_Work order_. Set down every entry exactly as given. Pictures are to be left out.

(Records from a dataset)
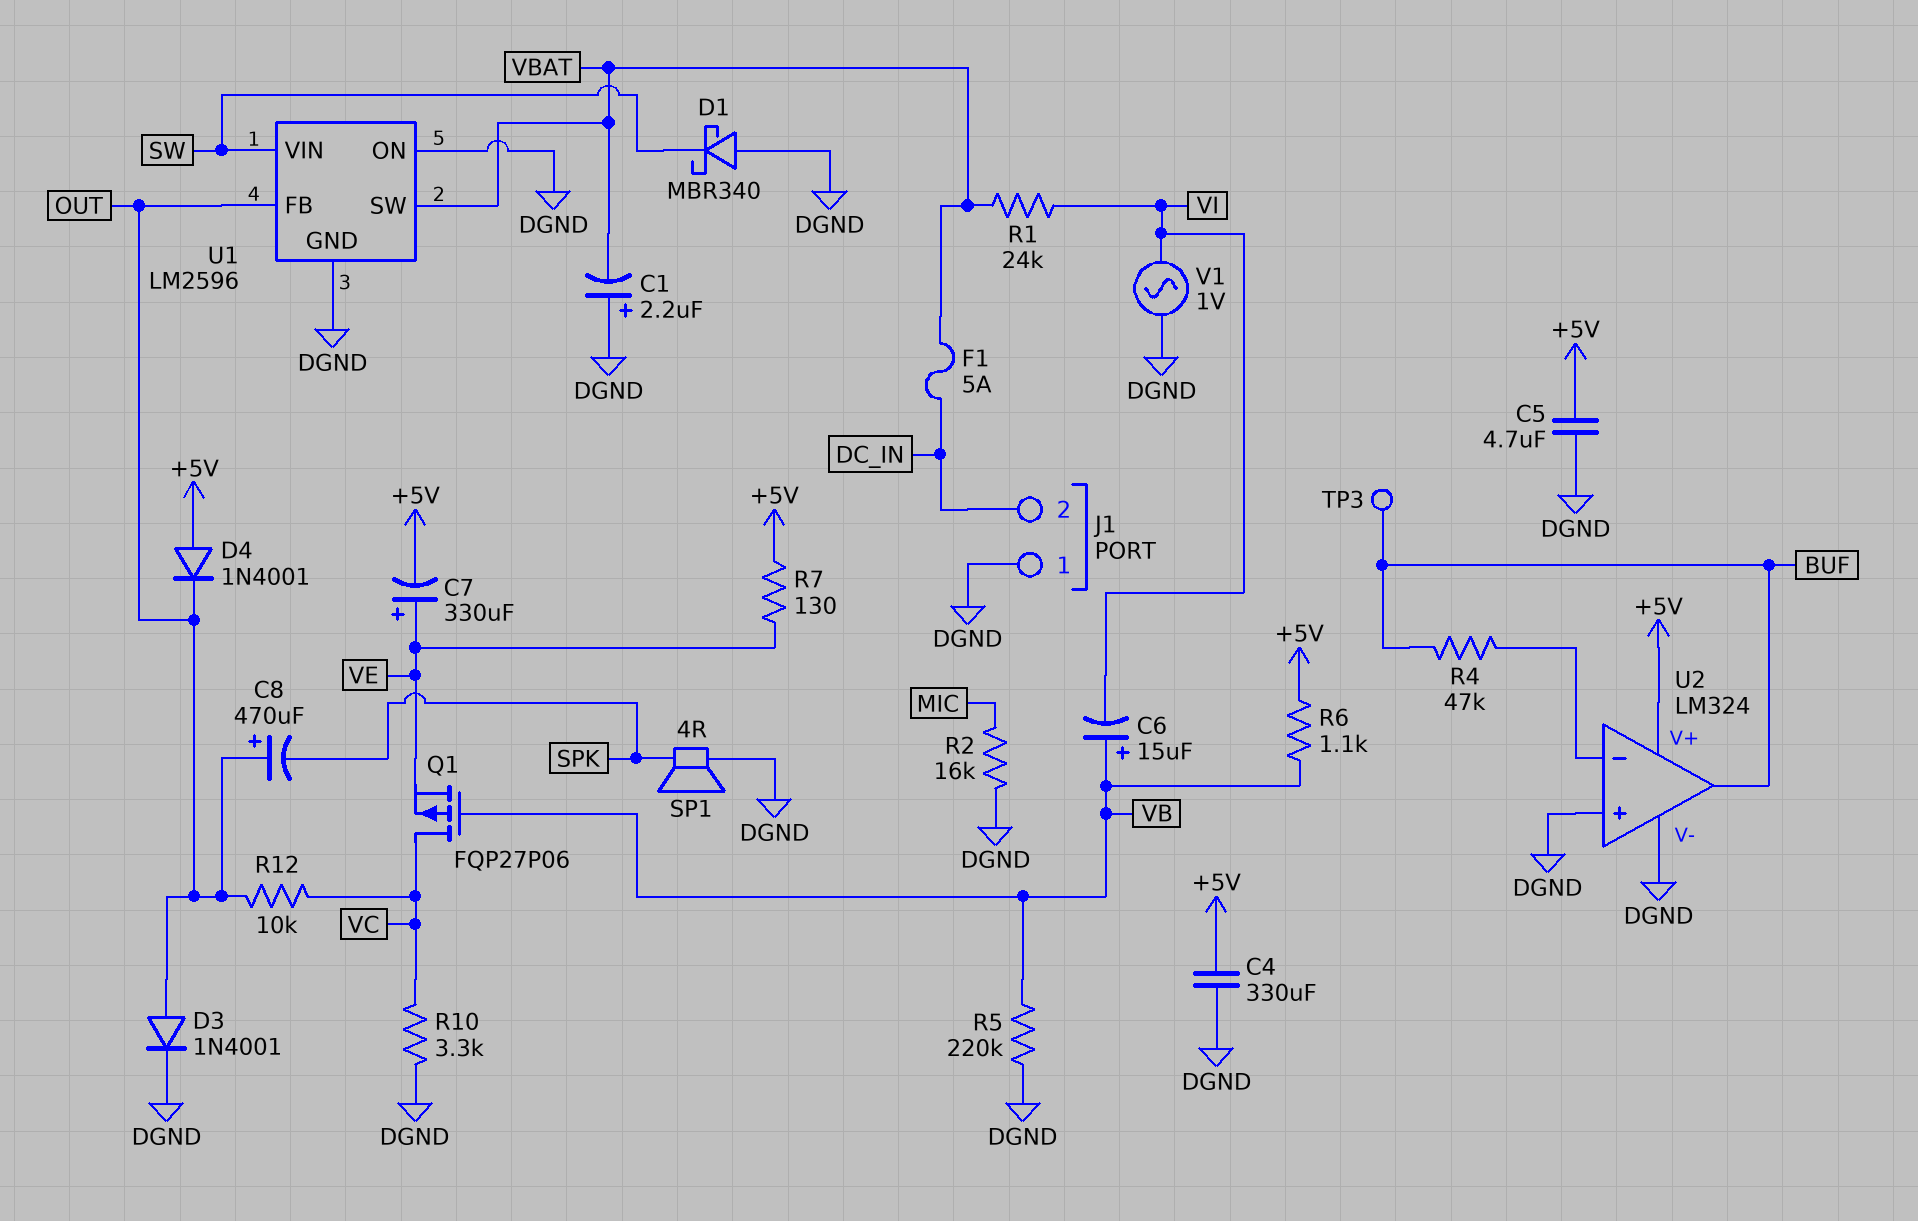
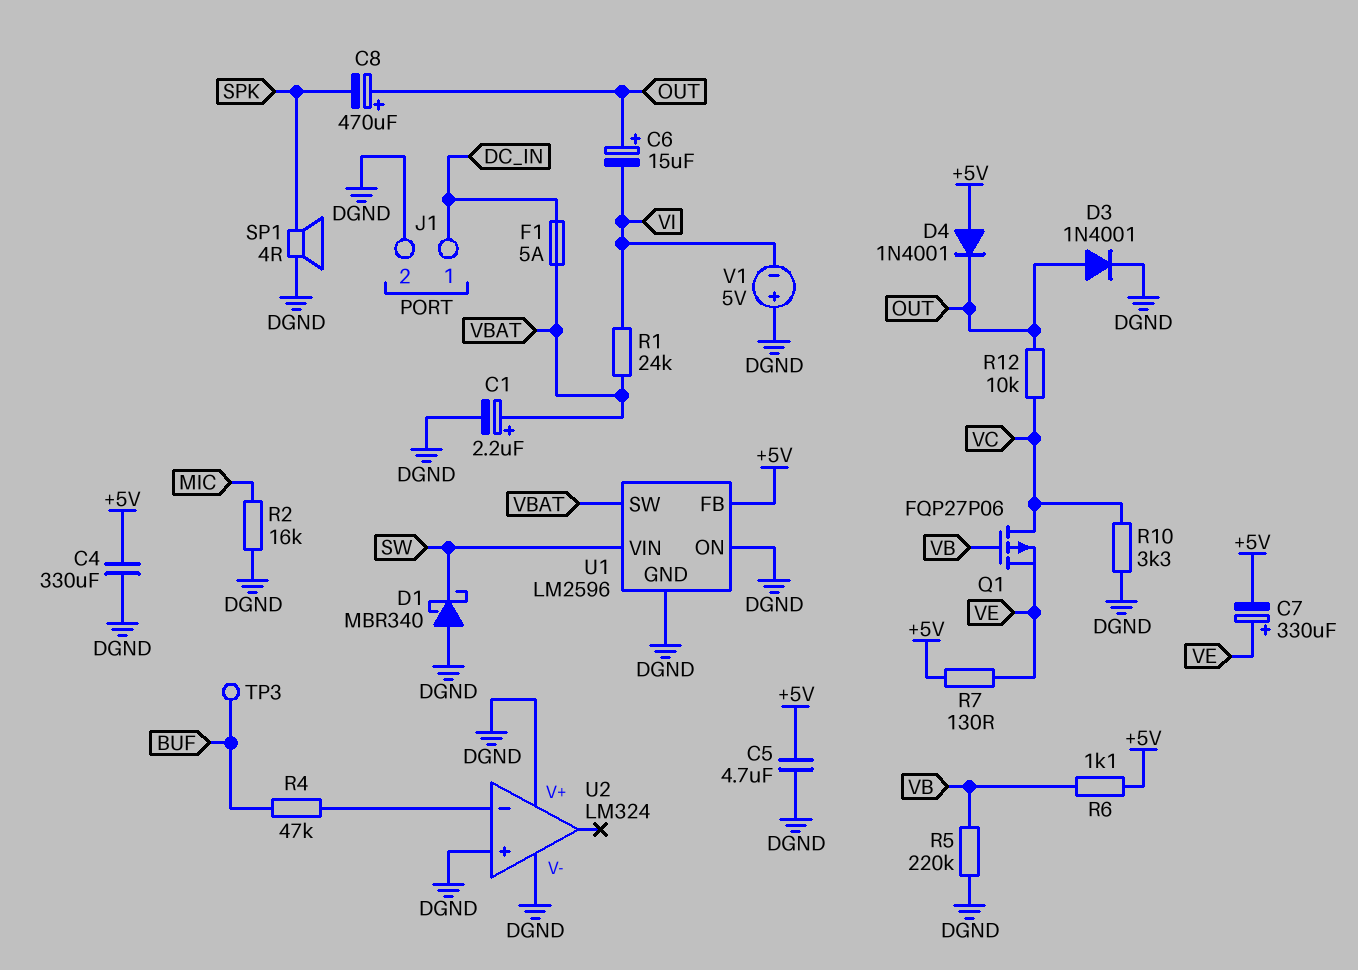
C1: 2.2uF (plus DGND, minus VBAT) -> 2.2uF (plus VBAT, minus DGND)
C6: 15uF (plus VB, minus VI) -> 15uF (plus OUT, minus VI)
J1 pin 1: DGND -> DC_IN
J1 pin 2: DC_IN -> DGND
U1 pin FB: OUT -> +5V
U2 pin V+: +5V -> DGND
U2 pin out: BUF -> none
V1: AC 1V (DGND, VI) -> 5V (plus DGND, minus VI)

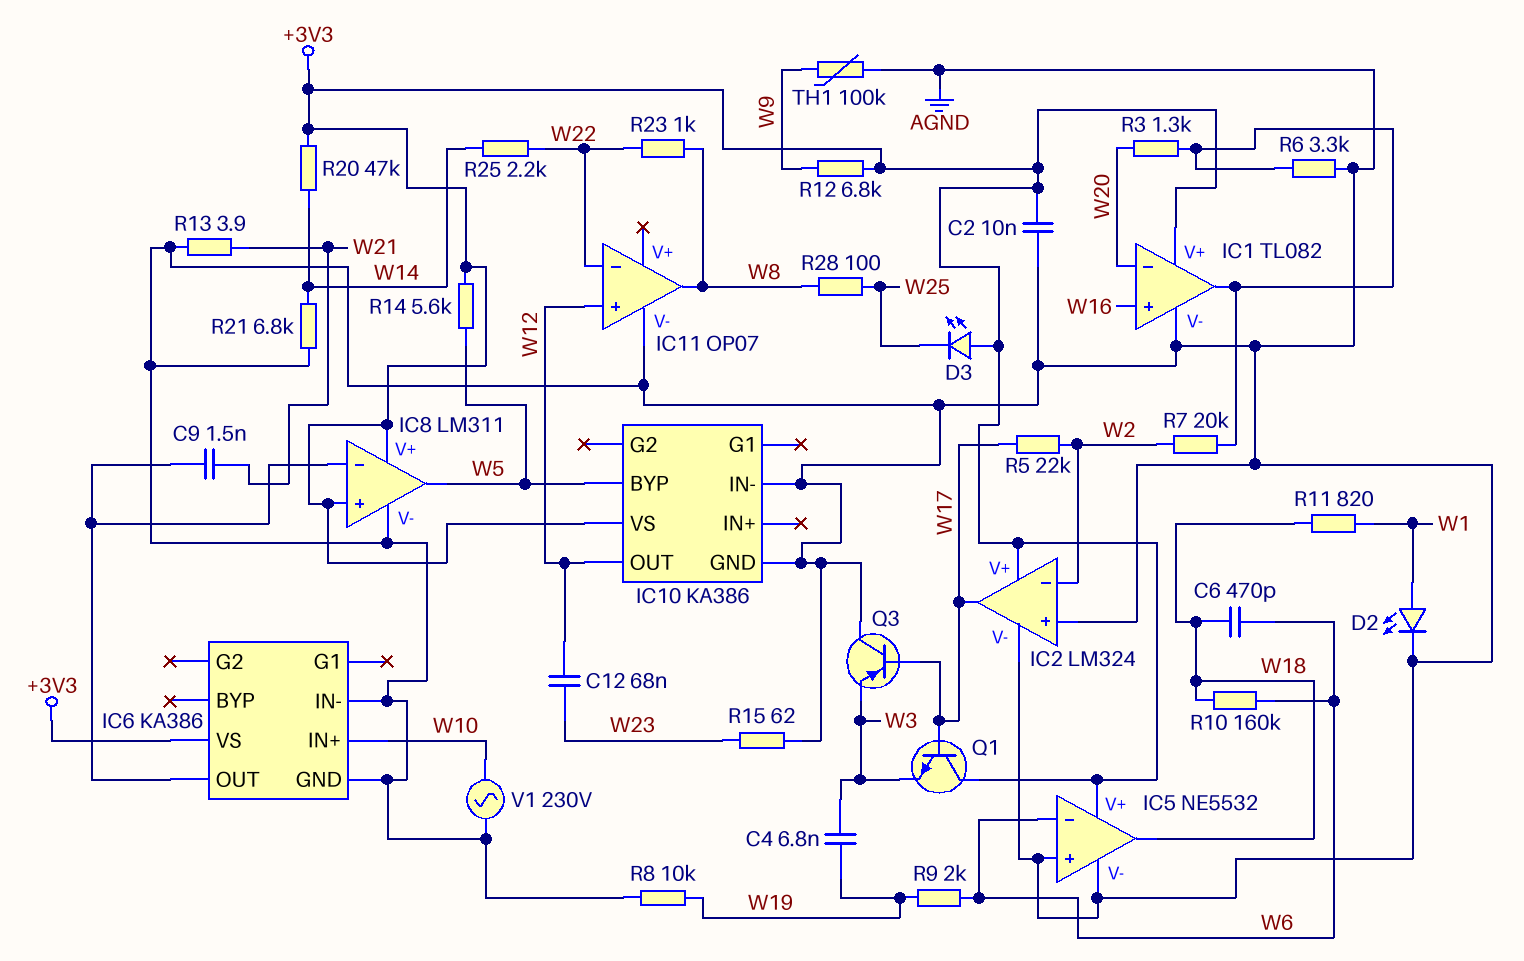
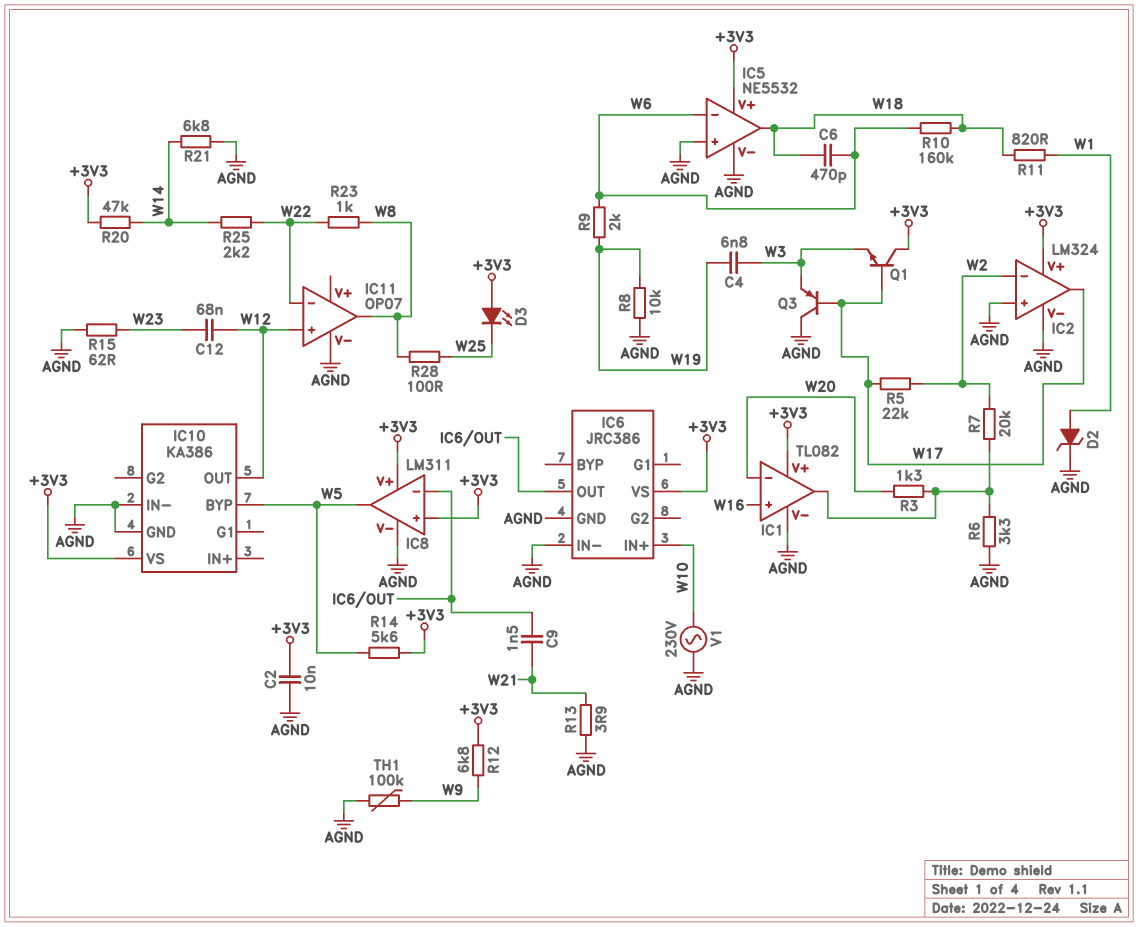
D2: LED (A W1, K AGND) -> zener (A W1, K AGND)
IC6: KA386 -> JRC386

_Exercise output_.
C1: 2.2uF (plus DGND, minus VBAT) -> 2.2uF (plus VBAT, minus DGND)
C6: 15uF (plus VB, minus VI) -> 15uF (plus OUT, minus VI)
J1 pin 1: DGND -> DC_IN
J1 pin 2: DC_IN -> DGND
U1 pin FB: OUT -> +5V
U2 pin V+: +5V -> DGND
U2 pin out: BUF -> none
V1: AC 1V (DGND, VI) -> 5V (plus DGND, minus VI)

D2: LED (A W1, K AGND) -> zener (A W1, K AGND)
IC6: KA386 -> JRC386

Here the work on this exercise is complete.